> **Required work**:
Set down exactly the first line of the entries and every line after it, through the line with "exchanged: BlackPyramid (243, 336)".

> **Data shown**:
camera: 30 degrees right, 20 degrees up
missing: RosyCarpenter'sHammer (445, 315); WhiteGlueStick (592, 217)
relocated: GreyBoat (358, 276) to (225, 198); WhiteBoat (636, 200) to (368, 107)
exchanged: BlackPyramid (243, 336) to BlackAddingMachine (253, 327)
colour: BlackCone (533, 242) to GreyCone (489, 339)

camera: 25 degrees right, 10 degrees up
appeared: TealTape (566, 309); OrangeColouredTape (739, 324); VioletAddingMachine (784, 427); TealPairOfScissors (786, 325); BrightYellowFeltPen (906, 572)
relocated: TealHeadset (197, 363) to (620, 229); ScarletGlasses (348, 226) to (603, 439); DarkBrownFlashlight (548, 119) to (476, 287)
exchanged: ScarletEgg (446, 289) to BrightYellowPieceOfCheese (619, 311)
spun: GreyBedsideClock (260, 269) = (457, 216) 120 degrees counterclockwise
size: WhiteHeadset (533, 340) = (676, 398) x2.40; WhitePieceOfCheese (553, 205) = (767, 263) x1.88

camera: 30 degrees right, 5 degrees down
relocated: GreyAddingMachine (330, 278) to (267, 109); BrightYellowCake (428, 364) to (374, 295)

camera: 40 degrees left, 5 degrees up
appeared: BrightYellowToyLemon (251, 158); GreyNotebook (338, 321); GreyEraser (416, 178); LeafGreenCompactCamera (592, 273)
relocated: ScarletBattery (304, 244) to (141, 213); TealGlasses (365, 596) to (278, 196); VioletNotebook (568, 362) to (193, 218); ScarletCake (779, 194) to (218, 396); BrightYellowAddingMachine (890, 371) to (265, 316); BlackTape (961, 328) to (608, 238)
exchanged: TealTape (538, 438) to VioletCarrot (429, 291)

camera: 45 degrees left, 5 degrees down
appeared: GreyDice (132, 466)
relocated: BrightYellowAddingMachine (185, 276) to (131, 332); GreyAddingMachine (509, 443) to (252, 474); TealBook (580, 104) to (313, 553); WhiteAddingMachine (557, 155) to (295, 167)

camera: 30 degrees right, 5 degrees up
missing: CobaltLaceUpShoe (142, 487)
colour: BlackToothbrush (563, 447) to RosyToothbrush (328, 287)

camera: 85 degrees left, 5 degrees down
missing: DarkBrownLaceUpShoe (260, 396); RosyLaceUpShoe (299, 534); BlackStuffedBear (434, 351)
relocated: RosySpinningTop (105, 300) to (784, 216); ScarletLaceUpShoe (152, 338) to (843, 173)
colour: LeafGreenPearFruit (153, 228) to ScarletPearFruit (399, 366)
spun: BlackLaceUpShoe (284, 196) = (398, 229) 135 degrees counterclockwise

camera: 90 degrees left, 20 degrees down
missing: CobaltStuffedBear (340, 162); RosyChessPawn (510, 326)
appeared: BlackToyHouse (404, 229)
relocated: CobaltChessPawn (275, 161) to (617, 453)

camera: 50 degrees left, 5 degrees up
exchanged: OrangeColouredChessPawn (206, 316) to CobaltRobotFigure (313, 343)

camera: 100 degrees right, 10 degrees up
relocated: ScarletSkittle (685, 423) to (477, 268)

> **Answer box**:
camera: 30 degrees right, 20 degrees up
missing: RosyCarpenter'sHammer (445, 315); WhiteGlueStick (592, 217)
relocated: GreyBoat (358, 276) to (225, 198); WhiteBoat (636, 200) to (368, 107)
exchanged: BlackPyramid (243, 336) to BlackAddingMachine (253, 327)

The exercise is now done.